- Image change detection data -
+ + +
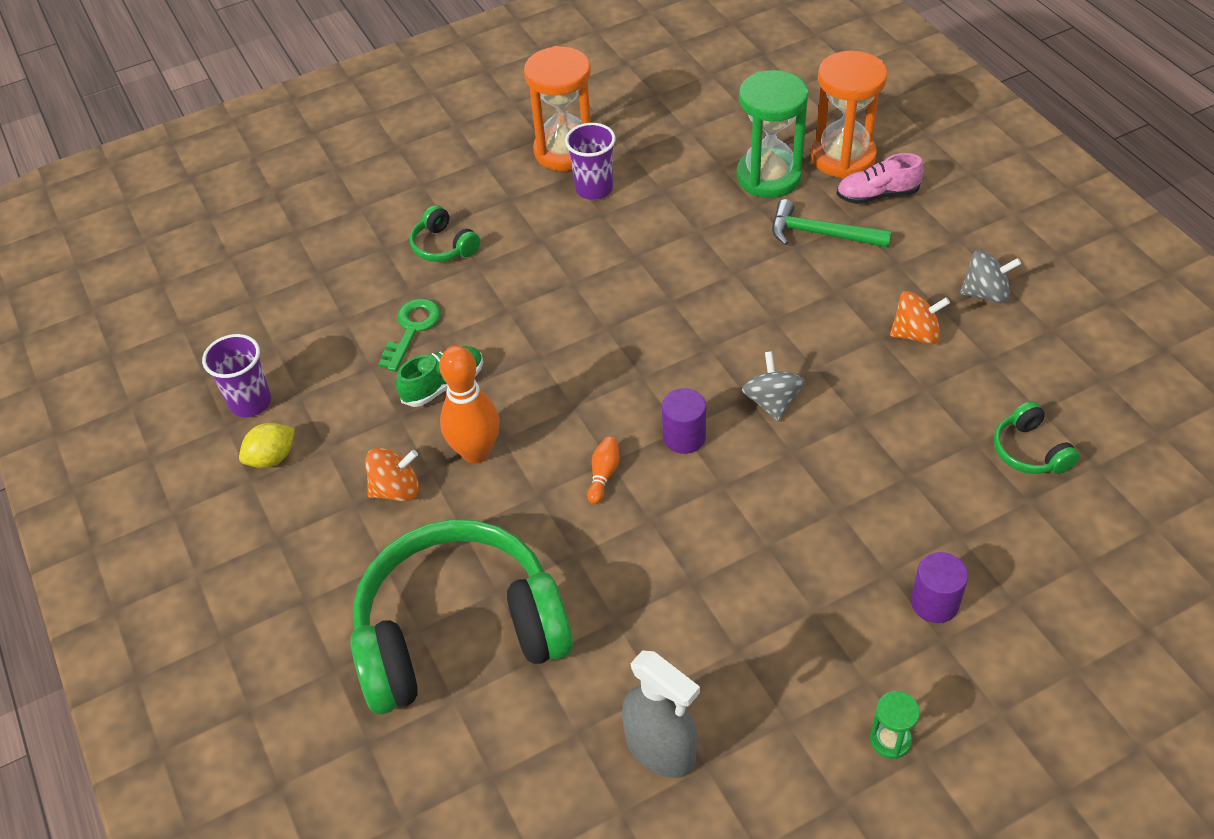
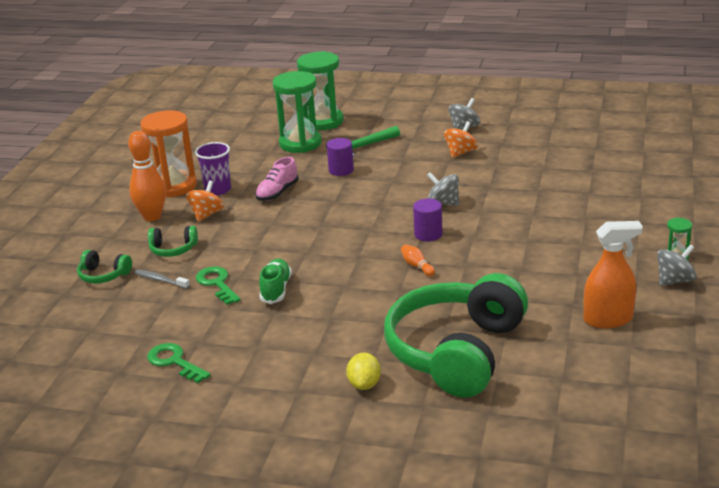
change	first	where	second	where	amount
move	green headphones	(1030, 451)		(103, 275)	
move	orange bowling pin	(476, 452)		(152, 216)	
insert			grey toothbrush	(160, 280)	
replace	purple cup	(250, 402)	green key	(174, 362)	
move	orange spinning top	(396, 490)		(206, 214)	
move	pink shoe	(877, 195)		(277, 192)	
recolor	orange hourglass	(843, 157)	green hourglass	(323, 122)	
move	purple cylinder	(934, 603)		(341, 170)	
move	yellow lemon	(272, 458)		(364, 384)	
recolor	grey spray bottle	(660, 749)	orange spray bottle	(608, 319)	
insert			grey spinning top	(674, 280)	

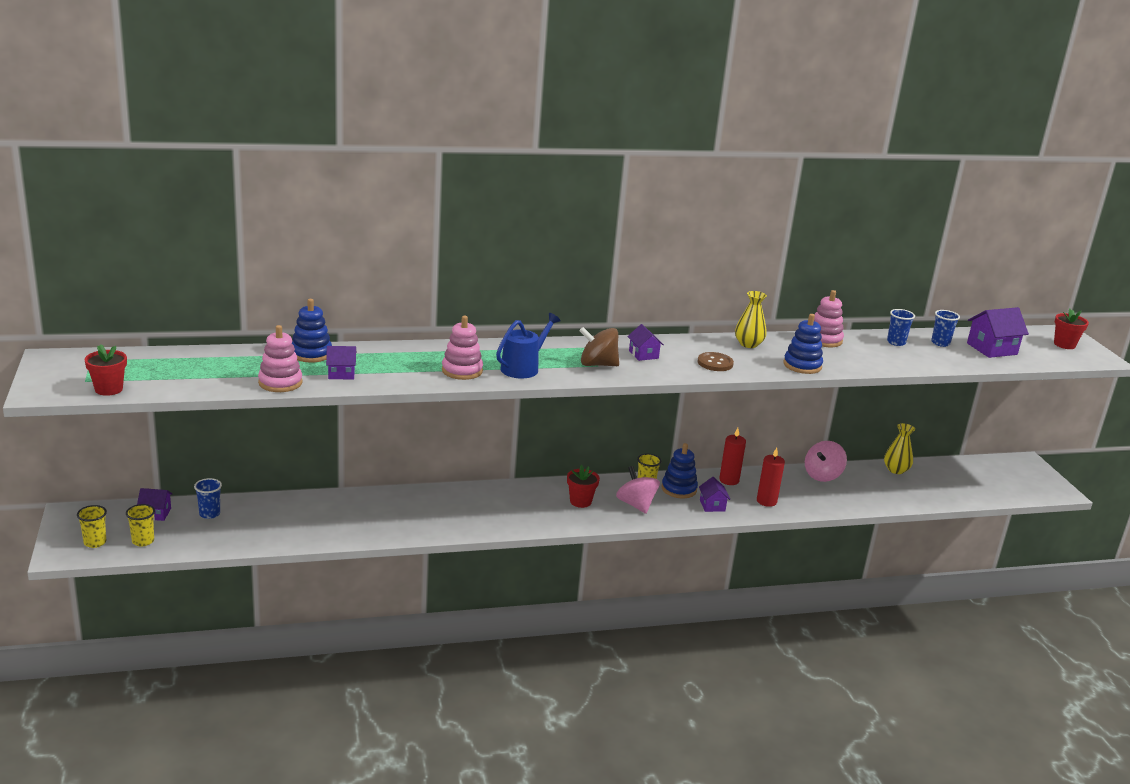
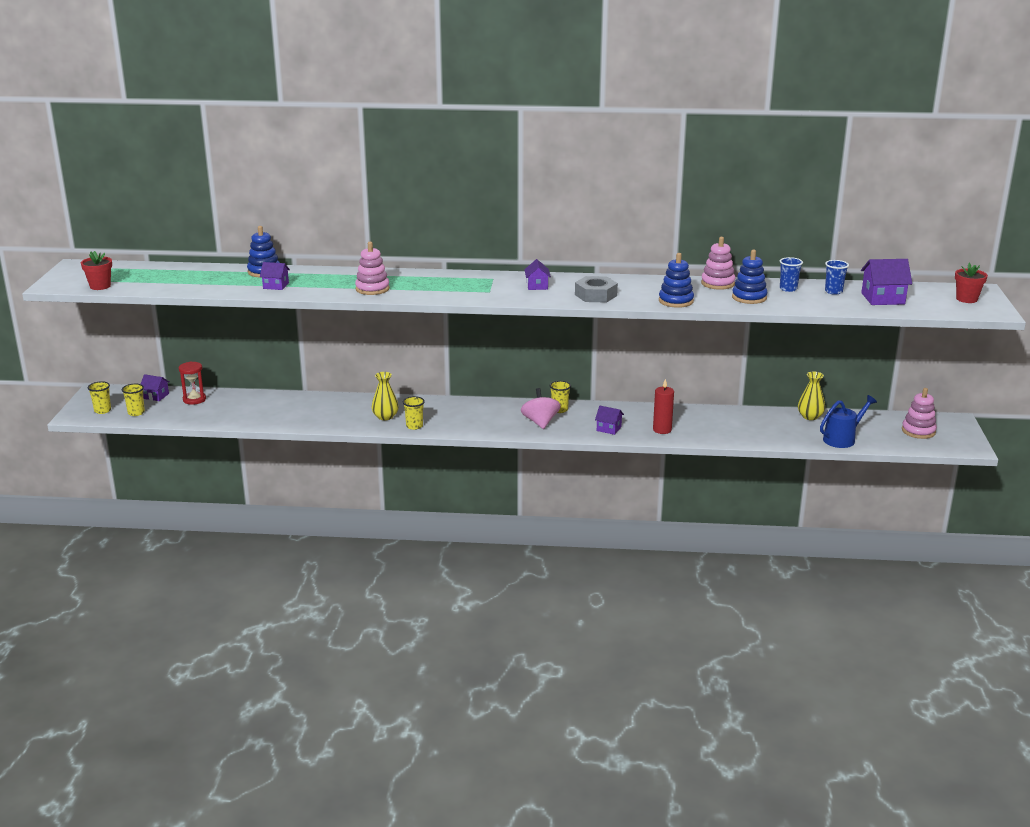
change	first	where	second	where	amount
replace	blue cup	(209, 514)	red hourglass	(194, 399)	
move	yellow vase	(748, 344)		(385, 417)	
insert			yellow cup	(414, 426)	
replace	brown button	(715, 363)	grey nut	(595, 295)	
rotate	purple house	(712, 505)		(609, 429)	75 degrees counterclockwise
move	blue stacking toy	(679, 489)		(749, 297)	
move	blue watering can	(523, 368)		(842, 439)	
move	pink stacking toy	(280, 383)		(918, 431)	
delete	red flower pot	(580, 501)			
delete	brown spinning top	(597, 364)			
delete	red candle	(729, 480)			
delete	pink spinning top	(822, 475)			

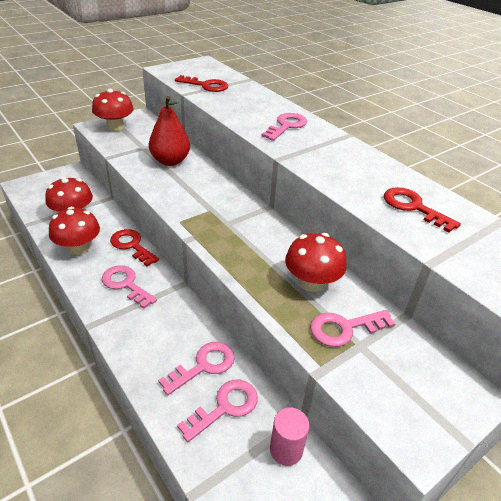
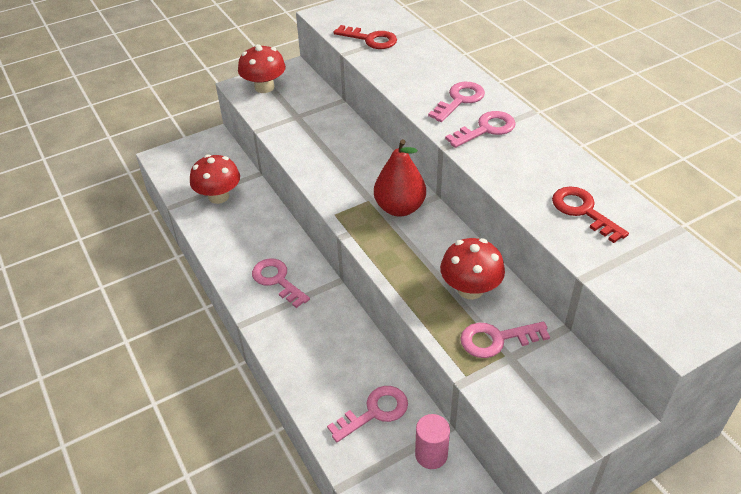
change	first	where	second	where	amount
move	red pear	(170, 161)		(399, 208)	
move	pink key	(204, 365)		(486, 129)	
delete	red mushroom	(79, 248)			
delete	red key	(131, 245)			

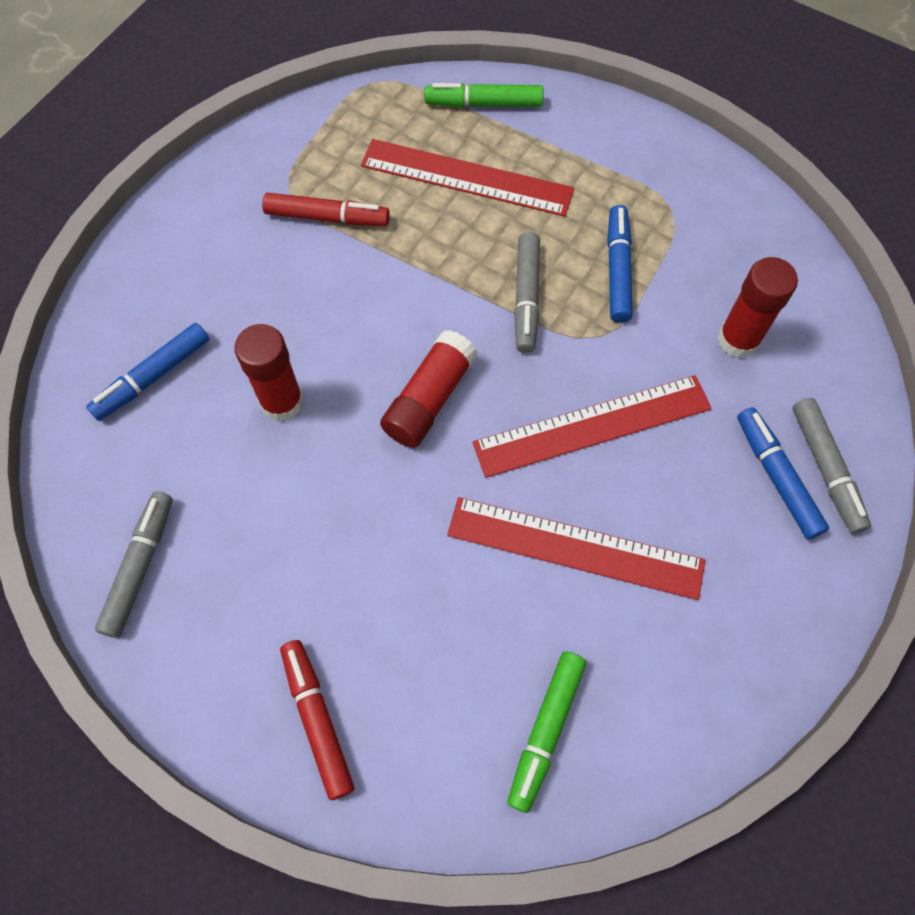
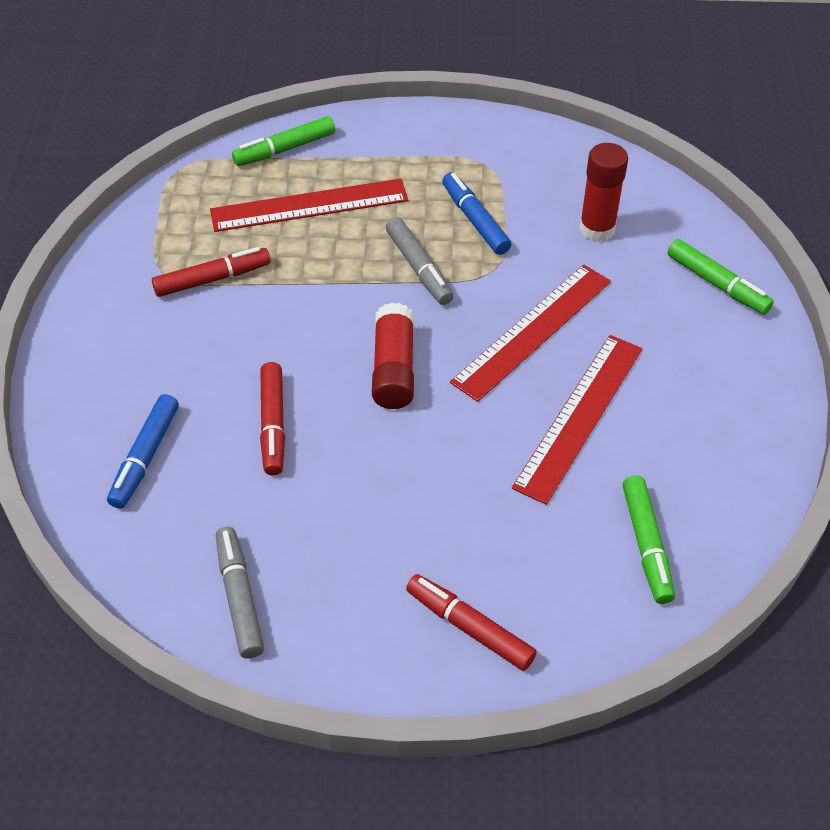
change	first	where	second	where	amount
replace	red glue stick	(282, 402)	red marker	(273, 424)	
rotate	red ruler	(575, 548)		(579, 416)	45 degrees counterclockwise
recolor	grey marker	(826, 469)	green marker	(717, 284)	
delete	blue marker	(776, 476)			

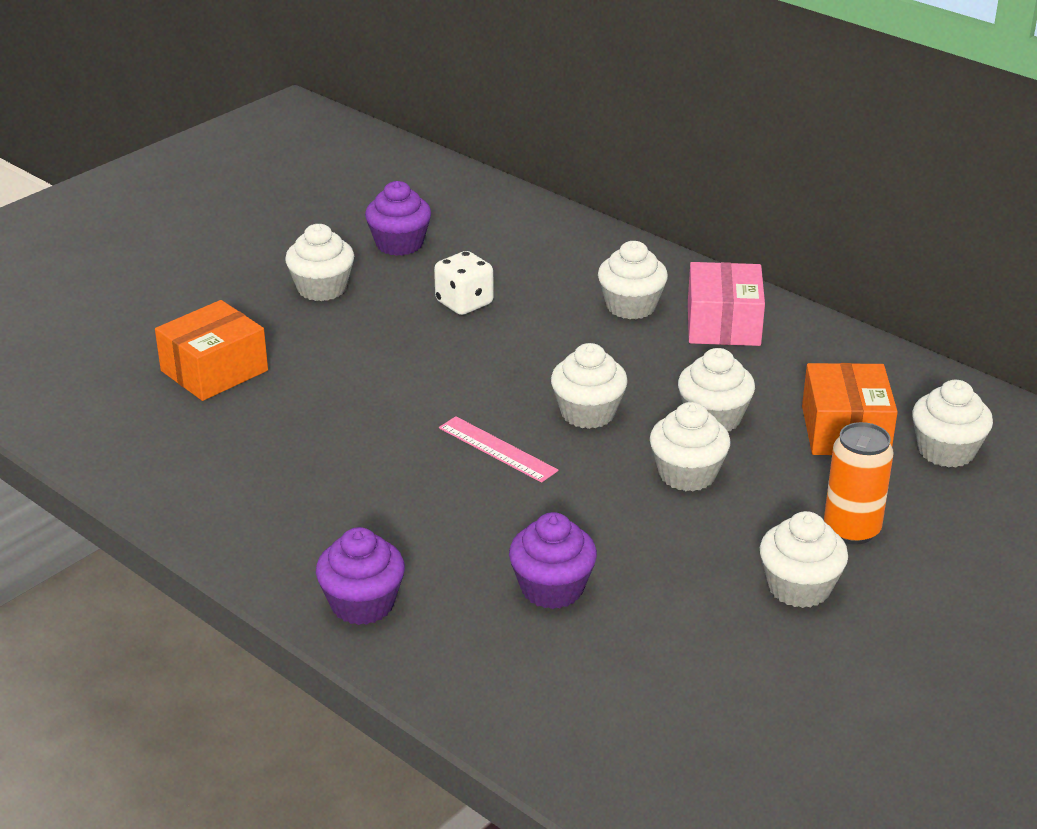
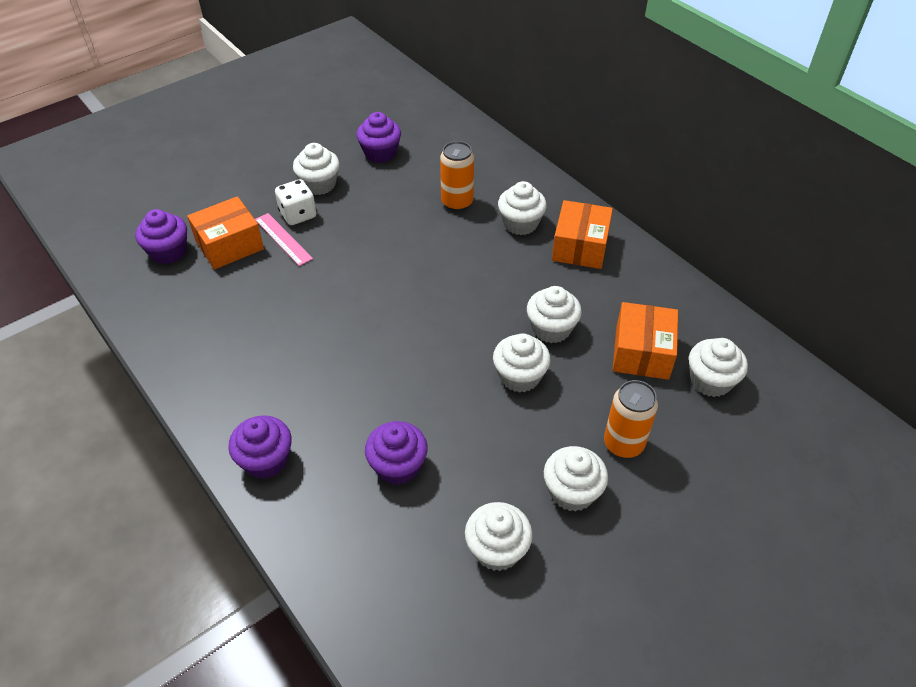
change	first	where	second	where	amount
insert			purple cupcake	(168, 252)	
move	pink ruler	(497, 449)		(283, 239)	
move	white dice	(464, 303)		(298, 215)	
insert			orange can	(457, 202)	
move	white cupcake	(588, 413)		(497, 549)	
recolor	pink box	(723, 324)	orange box	(580, 247)	

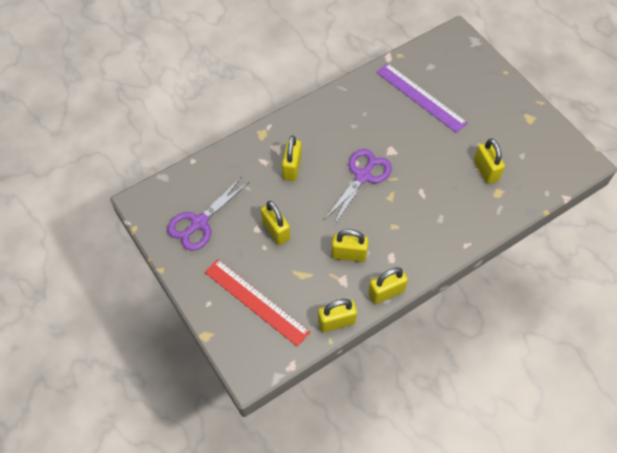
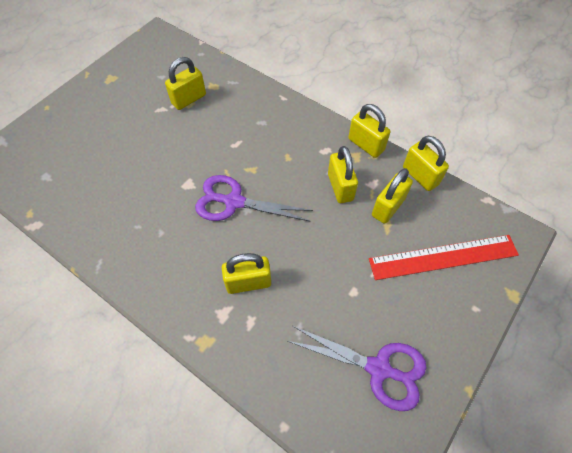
change	first	where	second	where	amount
rotate	red ruler	(256, 302)		(443, 257)	60 degrees clockwise
move	yellow padlock	(276, 230)		(388, 207)	
delete	purple ruler	(420, 97)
+ + +
- Problem requirements -
Reproduce the lines above letter for letter. The pictures stay behind.

- Response to this task -
change	first	where	second	where	amount
move	green headphones	(1030, 451)		(103, 275)	
move	orange bowling pin	(476, 452)		(152, 216)	
insert			grey toothbrush	(160, 280)	
replace	purple cup	(250, 402)	green key	(174, 362)	
move	orange spinning top	(396, 490)		(206, 214)	
move	pink shoe	(877, 195)		(277, 192)	
recolor	orange hourglass	(843, 157)	green hourglass	(323, 122)	
move	purple cylinder	(934, 603)		(341, 170)	
move	yellow lemon	(272, 458)		(364, 384)	
recolor	grey spray bottle	(660, 749)	orange spray bottle	(608, 319)	
insert			grey spinning top	(674, 280)	

change	first	where	second	where	amount
replace	blue cup	(209, 514)	red hourglass	(194, 399)	
move	yellow vase	(748, 344)		(385, 417)	
insert			yellow cup	(414, 426)	
replace	brown button	(715, 363)	grey nut	(595, 295)	
rotate	purple house	(712, 505)		(609, 429)	75 degrees counterclockwise
move	blue stacking toy	(679, 489)		(749, 297)	
move	blue watering can	(523, 368)		(842, 439)	
move	pink stacking toy	(280, 383)		(918, 431)	
delete	red flower pot	(580, 501)			
delete	brown spinning top	(597, 364)			
delete	red candle	(729, 480)			
delete	pink spinning top	(822, 475)			

change	first	where	second	where	amount
move	red pear	(170, 161)		(399, 208)	
move	pink key	(204, 365)		(486, 129)	
delete	red mushroom	(79, 248)			
delete	red key	(131, 245)			

change	first	where	second	where	amount
replace	red glue stick	(282, 402)	red marker	(273, 424)	
rotate	red ruler	(575, 548)		(579, 416)	45 degrees counterclockwise
recolor	grey marker	(826, 469)	green marker	(717, 284)	
delete	blue marker	(776, 476)			

change	first	where	second	where	amount
insert			purple cupcake	(168, 252)	
move	pink ruler	(497, 449)		(283, 239)	
move	white dice	(464, 303)		(298, 215)	
insert			orange can	(457, 202)	
move	white cupcake	(588, 413)		(497, 549)	
recolor	pink box	(723, 324)	orange box	(580, 247)	

change	first	where	second	where	amount
rotate	red ruler	(256, 302)		(443, 257)	60 degrees clockwise
move	yellow padlock	(276, 230)		(388, 207)	
delete	purple ruler	(420, 97)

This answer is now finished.